WHAT THE TASK REQUIRES — In the listing below, find each line that holds "orange" and list it.

GIVEN INFORMATION —
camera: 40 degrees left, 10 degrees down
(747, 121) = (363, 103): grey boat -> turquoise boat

...

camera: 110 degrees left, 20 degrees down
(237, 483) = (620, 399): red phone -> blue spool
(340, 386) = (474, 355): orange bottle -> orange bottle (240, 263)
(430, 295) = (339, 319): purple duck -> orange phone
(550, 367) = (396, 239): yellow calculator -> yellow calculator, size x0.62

ANSWER SECTION —
(340, 386) = (474, 355): orange bottle -> orange bottle (240, 263)
(430, 295) = (339, 319): purple duck -> orange phone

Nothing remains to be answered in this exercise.